EXERCISE REQUIREMENTS
Please extract the lines of the material starting at the line that contains "Category [154, 20]" and stopping after the line that contains "y) coordinate at center.", and reproduce each one unchanged.

[Part of a data file]
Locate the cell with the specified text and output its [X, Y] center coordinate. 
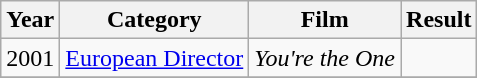
Category [154, 20]
Result [439, 20]
You're the One [325, 58]
European Director [154, 58]
2001 [30, 58]
Film [325, 20]
Year [30, 20]
Scan for the cell matching the given text and deliver its (x, y) coordinate at center. 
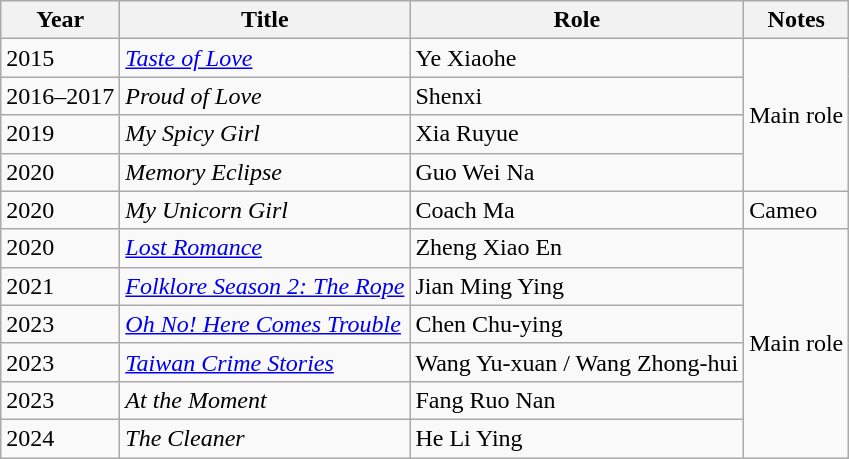
2019 (60, 134)
Notes (796, 20)
Jian Ming Ying (577, 286)
Year (60, 20)
Taiwan Crime Stories (265, 362)
Zheng Xiao En (577, 248)
My Spicy Girl (265, 134)
Wang Yu-xuan / Wang Zhong-hui (577, 362)
Fang Ruo Nan (577, 400)
Title (265, 20)
At the Moment (265, 400)
Oh No! Here Comes Trouble (265, 324)
Chen Chu-ying (577, 324)
Coach Ma (577, 210)
The Cleaner (265, 438)
2015 (60, 58)
2021 (60, 286)
Lost Romance (265, 248)
Proud of Love (265, 96)
Folklore Season 2: The Rope (265, 286)
My Unicorn Girl (265, 210)
Cameo (796, 210)
He Li Ying (577, 438)
Role (577, 20)
Guo Wei Na (577, 172)
Ye Xiaohe (577, 58)
Shenxi (577, 96)
2016–2017 (60, 96)
2024 (60, 438)
Taste of Love (265, 58)
Xia Ruyue (577, 134)
Memory Eclipse (265, 172)
Scan for the cell matching the given text and deliver its [x, y] coordinate at center. 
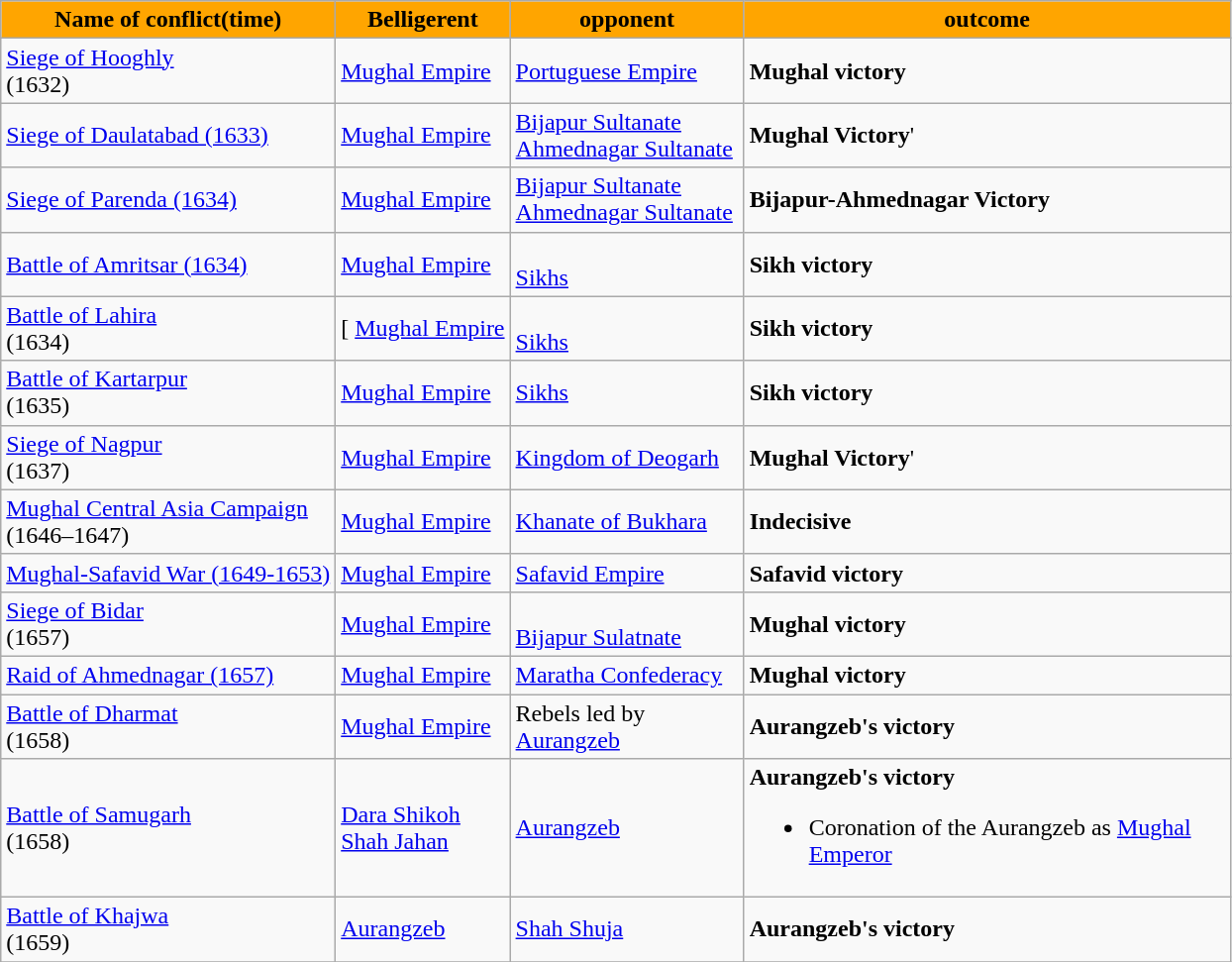
Siege of Nagpur(1637) [168, 458]
Siege of Bidar(1657) [168, 624]
Battle of Lahira(1634) [168, 329]
Shah Shuja [627, 929]
outcome [986, 20]
Battle of Amritsar (1634) [168, 263]
Maratha Confederacy [627, 674]
Belligerent [423, 20]
Battle of Dharmat(1658) [168, 725]
Dara ShikohShah Jahan [423, 828]
Siege of Parenda (1634) [168, 200]
Safavid Empire [627, 572]
Battle of Samugarh(1658) [168, 828]
opponent [627, 20]
Portuguese Empire [627, 71]
Raid of Ahmednagar (1657) [168, 674]
Aurangzeb's victoryCoronation of the Aurangzeb as Mughal Emperor [986, 828]
Khanate of Bukhara [627, 521]
Bijapur-Ahmednagar Victory [986, 200]
Kingdom of Deogarh [627, 458]
Battle of Kartarpur(1635) [168, 392]
Siege of Daulatabad (1633) [168, 135]
Mughal-Safavid War (1649-1653) [168, 572]
Safavid victory [986, 572]
Siege of Hooghly(1632) [168, 71]
Bijapur Sulatnate [627, 624]
Rebels led by Aurangzeb [627, 725]
Mughal Central Asia Campaign(1646–1647) [168, 521]
Name of conflict(time) [168, 20]
Battle of Khajwa(1659) [168, 929]
Indecisive [986, 521]
[ Mughal Empire [423, 329]
Pinpoint the cell where the given text exists, returning its (x, y) midpoint coordinate. 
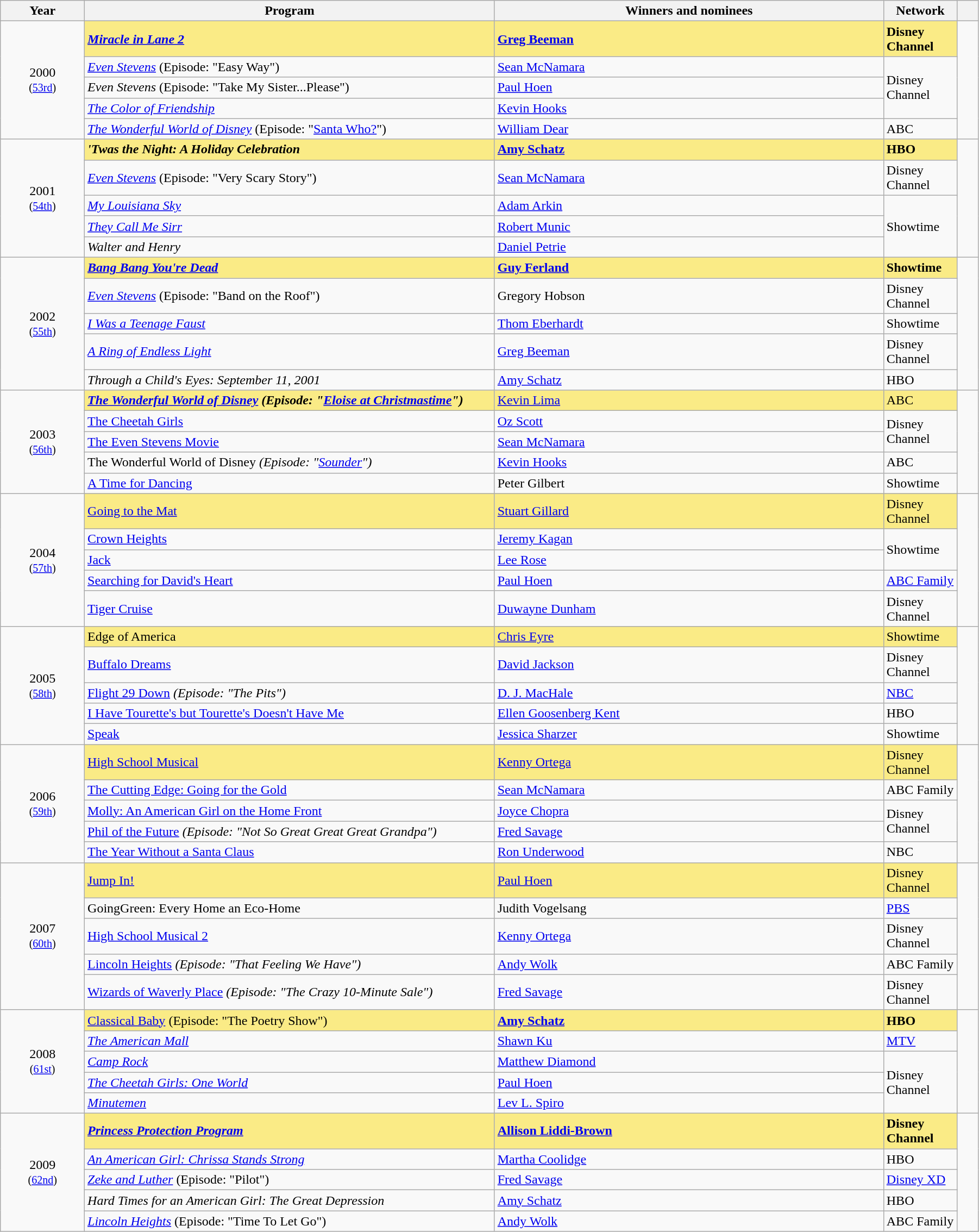
The Year Without a Santa Claus (290, 852)
2002(55th) (42, 323)
Zeke and Luther (Episode: "Pilot") (290, 1179)
Peter Gilbert (689, 483)
William Dear (689, 129)
An American Girl: Chrissa Stands Strong (290, 1159)
MTV (920, 1040)
Hard Times for an American Girl: The Great Depression (290, 1200)
Thom Eberhardt (689, 324)
Oz Scott (689, 421)
Jessica Sharzer (689, 734)
The Cheetah Girls (290, 421)
Jump In! (290, 880)
Judith Vogelsang (689, 908)
David Jackson (689, 664)
Minutemen (290, 1103)
Phil of the Future (Episode: "Not So Great Great Great Grandpa") (290, 831)
Speak (290, 734)
2005(58th) (42, 685)
A Ring of Endless Light (290, 352)
Walter and Henry (290, 247)
Winners and nominees (689, 11)
2009(62nd) (42, 1172)
Searching for David's Heart (290, 580)
Lincoln Heights (Episode: "That Feeling We Have") (290, 964)
Even Stevens (Episode: "Band on the Roof") (290, 296)
Robert Munic (689, 226)
'Twas the Night: A Holiday Celebration (290, 149)
Ellen Goosenberg Kent (689, 713)
High School Musical 2 (290, 936)
Molly: An American Girl on the Home Front (290, 811)
Even Stevens (Episode: "Very Scary Story") (290, 177)
High School Musical (290, 762)
2008(61st) (42, 1061)
Camp Rock (290, 1061)
2001(54th) (42, 198)
2007(60th) (42, 936)
Adam Arkin (689, 205)
Flight 29 Down (Episode: "The Pits") (290, 693)
Going to the Mat (290, 511)
Edge of America (290, 636)
Wizards of Waverly Place (Episode: "The Crazy 10-Minute Sale") (290, 992)
Even Stevens (Episode: "Take My Sister...Please") (290, 87)
Gregory Hobson (689, 296)
They Call Me Sirr (290, 226)
The Wonderful World of Disney (Episode: "Eloise at Christmastime") (290, 400)
I Was a Teenage Faust (290, 324)
Tiger Cruise (290, 608)
Even Stevens (Episode: "Easy Way") (290, 67)
Year (42, 11)
2000(53rd) (42, 80)
Martha Coolidge (689, 1159)
Through a Child's Eyes: September 11, 2001 (290, 380)
2006(59th) (42, 803)
The Color of Friendship (290, 108)
The Cheetah Girls: One World (290, 1082)
Network (920, 11)
The American Mall (290, 1040)
The Cutting Edge: Going for the Gold (290, 790)
D. J. MacHale (689, 693)
Princess Protection Program (290, 1131)
I Have Tourette's but Tourette's Doesn't Have Me (290, 713)
Guy Ferland (689, 267)
Joyce Chopra (689, 811)
Chris Eyre (689, 636)
The Wonderful World of Disney (Episode: "Sounder") (290, 462)
Shawn Ku (689, 1040)
PBS (920, 908)
Matthew Diamond (689, 1061)
Buffalo Dreams (290, 664)
Bang Bang You're Dead (290, 267)
Lev L. Spiro (689, 1103)
The Wonderful World of Disney (Episode: "Santa Who?") (290, 129)
My Louisiana Sky (290, 205)
The Even Stevens Movie (290, 442)
Daniel Petrie (689, 247)
A Time for Dancing (290, 483)
Miracle in Lane 2 (290, 39)
Disney XD (920, 1179)
GoingGreen: Every Home an Eco-Home (290, 908)
Classical Baby (Episode: "The Poetry Show") (290, 1020)
Program (290, 11)
2003(56th) (42, 442)
Ron Underwood (689, 852)
Lee Rose (689, 560)
Crown Heights (290, 539)
Jack (290, 560)
Duwayne Dunham (689, 608)
Kevin Lima (689, 400)
2004(57th) (42, 560)
Allison Liddi-Brown (689, 1131)
Stuart Gillard (689, 511)
Jeremy Kagan (689, 539)
Lincoln Heights (Episode: "Time To Let Go") (290, 1221)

EXPECTED OUTPUT
Category [154, 20]
Result [439, 20]
You're the One [325, 58]
European Director [154, 58]
2001 [30, 58]
Film [325, 20]
Year [30, 20]
Scan for the cell matching the given text and deliver its (x, y) coordinate at center. 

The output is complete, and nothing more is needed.